*** Material for this exercise Section Begins ***

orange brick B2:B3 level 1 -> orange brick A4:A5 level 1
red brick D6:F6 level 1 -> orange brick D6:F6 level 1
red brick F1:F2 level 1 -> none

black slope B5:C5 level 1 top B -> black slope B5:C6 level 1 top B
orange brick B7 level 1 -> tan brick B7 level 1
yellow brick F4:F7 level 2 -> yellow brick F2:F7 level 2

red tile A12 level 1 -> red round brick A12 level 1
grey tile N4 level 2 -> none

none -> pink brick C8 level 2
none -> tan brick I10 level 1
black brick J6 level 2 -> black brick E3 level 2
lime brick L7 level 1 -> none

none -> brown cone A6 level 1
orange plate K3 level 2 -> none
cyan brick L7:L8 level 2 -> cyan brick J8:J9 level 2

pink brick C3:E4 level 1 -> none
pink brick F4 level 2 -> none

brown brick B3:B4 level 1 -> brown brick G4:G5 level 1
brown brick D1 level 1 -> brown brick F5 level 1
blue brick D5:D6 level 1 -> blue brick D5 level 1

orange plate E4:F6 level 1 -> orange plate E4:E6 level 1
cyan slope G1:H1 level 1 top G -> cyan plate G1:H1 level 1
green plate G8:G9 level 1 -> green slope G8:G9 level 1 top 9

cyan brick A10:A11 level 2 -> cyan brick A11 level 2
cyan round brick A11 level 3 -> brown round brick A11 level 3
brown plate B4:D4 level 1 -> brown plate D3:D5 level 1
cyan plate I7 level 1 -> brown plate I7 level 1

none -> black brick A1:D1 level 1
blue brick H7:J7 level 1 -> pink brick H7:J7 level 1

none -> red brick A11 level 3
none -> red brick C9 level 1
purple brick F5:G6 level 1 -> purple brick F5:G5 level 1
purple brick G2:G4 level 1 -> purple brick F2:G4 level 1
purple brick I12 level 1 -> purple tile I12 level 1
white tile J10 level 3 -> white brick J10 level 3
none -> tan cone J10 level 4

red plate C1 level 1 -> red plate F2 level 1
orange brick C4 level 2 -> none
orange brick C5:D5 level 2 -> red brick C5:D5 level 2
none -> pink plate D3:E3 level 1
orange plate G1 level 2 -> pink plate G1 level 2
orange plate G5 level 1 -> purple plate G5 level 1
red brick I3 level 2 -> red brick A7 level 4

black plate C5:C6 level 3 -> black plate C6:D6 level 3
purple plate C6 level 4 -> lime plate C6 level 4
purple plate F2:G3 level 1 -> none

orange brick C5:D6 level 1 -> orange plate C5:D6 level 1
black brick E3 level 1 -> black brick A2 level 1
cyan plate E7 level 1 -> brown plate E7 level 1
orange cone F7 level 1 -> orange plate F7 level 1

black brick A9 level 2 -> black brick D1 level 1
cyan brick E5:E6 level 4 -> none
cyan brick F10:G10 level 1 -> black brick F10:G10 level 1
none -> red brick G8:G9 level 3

*** Material for this exercise Section Ends ***

▸ **The problem**
Every line from the line containing "none -> brown cone A6 level 1" through the line containing "brown brick D1" in the records above must be retyped exactly. Leave out the rest.

▸ **Solution for this task**
none -> brown cone A6 level 1
orange plate K3 level 2 -> none
cyan brick L7:L8 level 2 -> cyan brick J8:J9 level 2

pink brick C3:E4 level 1 -> none
pink brick F4 level 2 -> none

brown brick B3:B4 level 1 -> brown brick G4:G5 level 1
brown brick D1 level 1 -> brown brick F5 level 1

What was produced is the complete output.